** Work to complete **
The expected result is a word-for-word copy of the entries, minus any pictures.

** Dataset content **

--- START ---

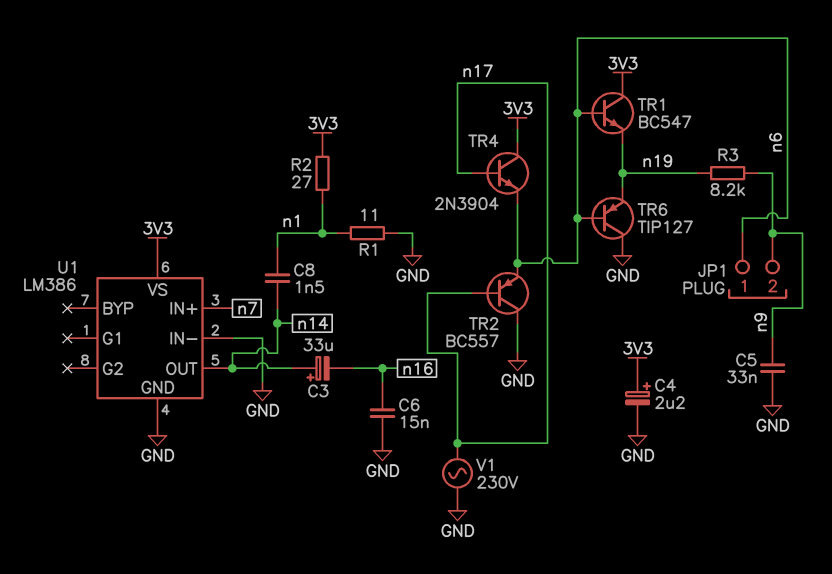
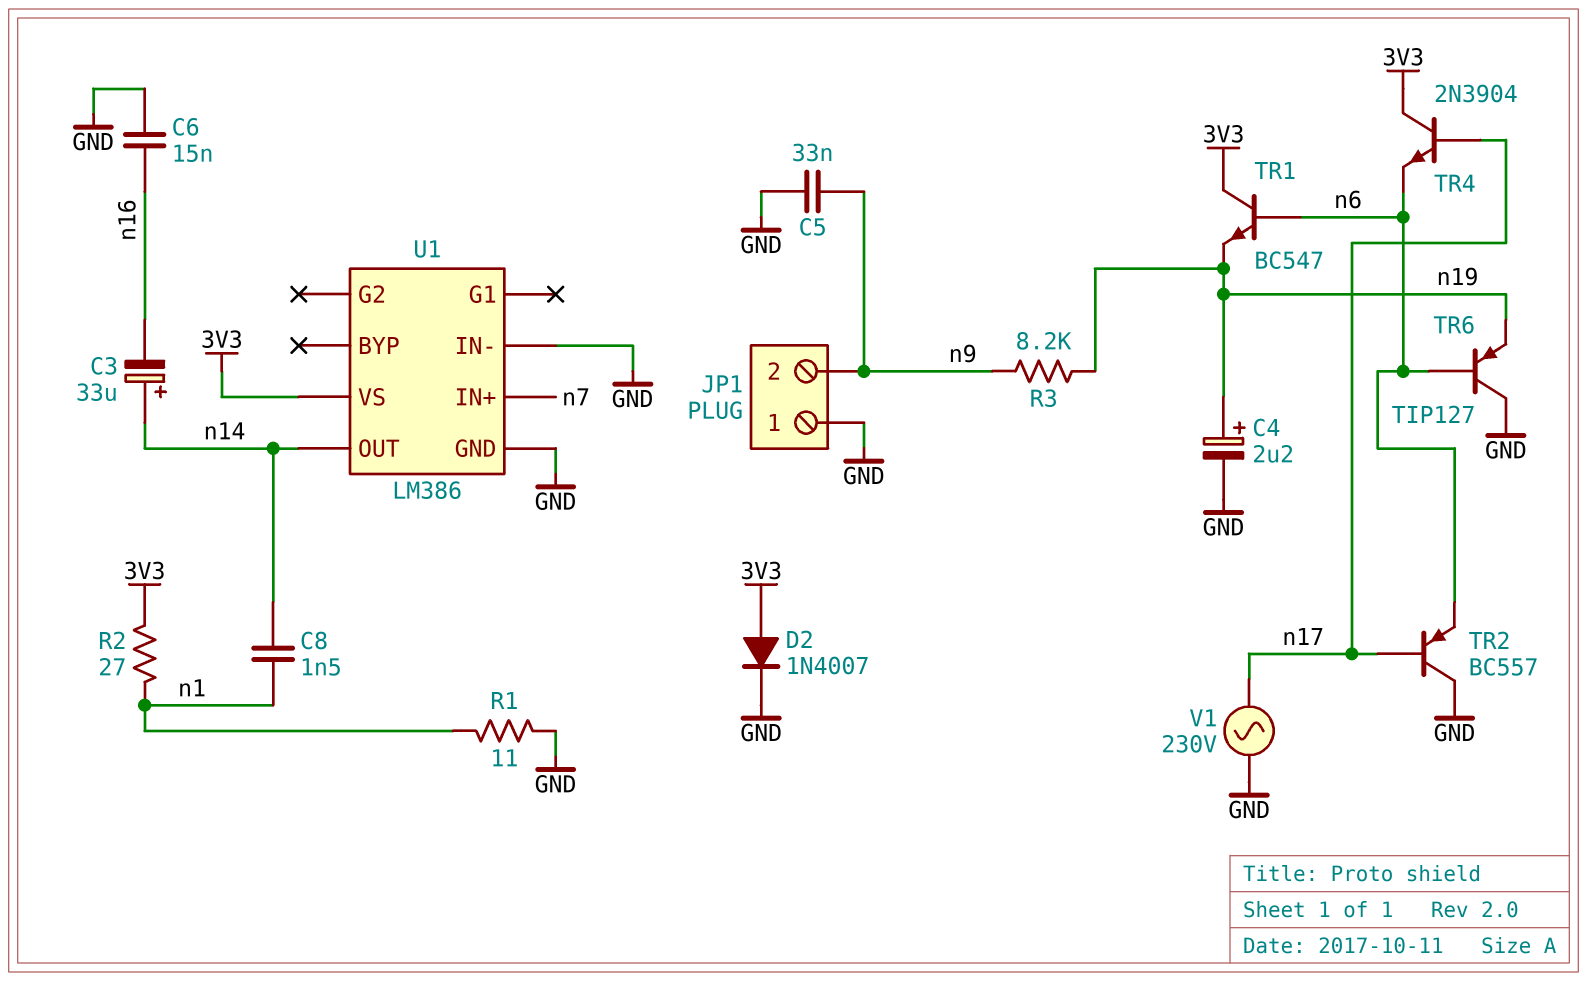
C4: 2.2uF (plus 3V3, minus GND) -> 2.2uF (plus n19, minus GND)
D2: none -> diode 1N4007 (A 3V3, K GND)
JP1 pin 1: n6 -> GND

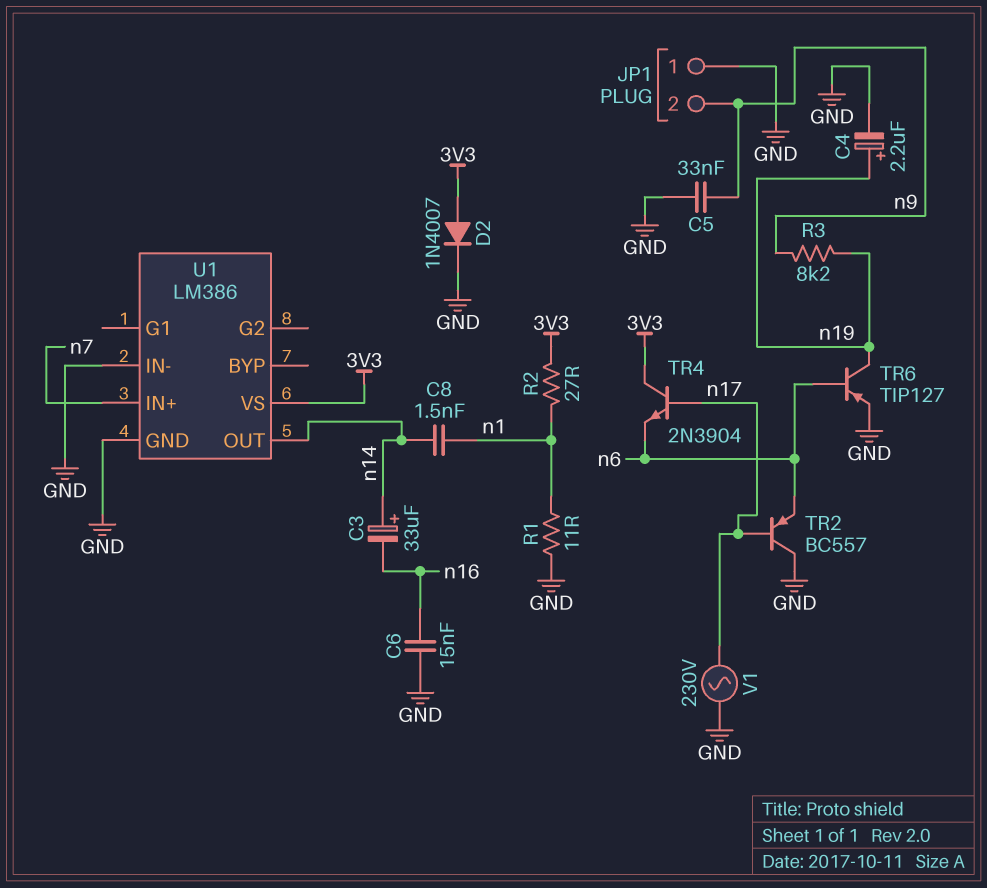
TR1: NPN BC547 (B n6, C 3V3, E n19) -> none
TR6: PNP TIP127 (B n6, C GND, E n19) -> PNP TIP127 (B n6, C n19, E GND)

--- END ---

** Exercise result **
C4: 2.2uF (plus 3V3, minus GND) -> 2.2uF (plus n19, minus GND)
D2: none -> diode 1N4007 (A 3V3, K GND)
JP1 pin 1: n6 -> GND

TR1: NPN BC547 (B n6, C 3V3, E n19) -> none
TR6: PNP TIP127 (B n6, C GND, E n19) -> PNP TIP127 (B n6, C n19, E GND)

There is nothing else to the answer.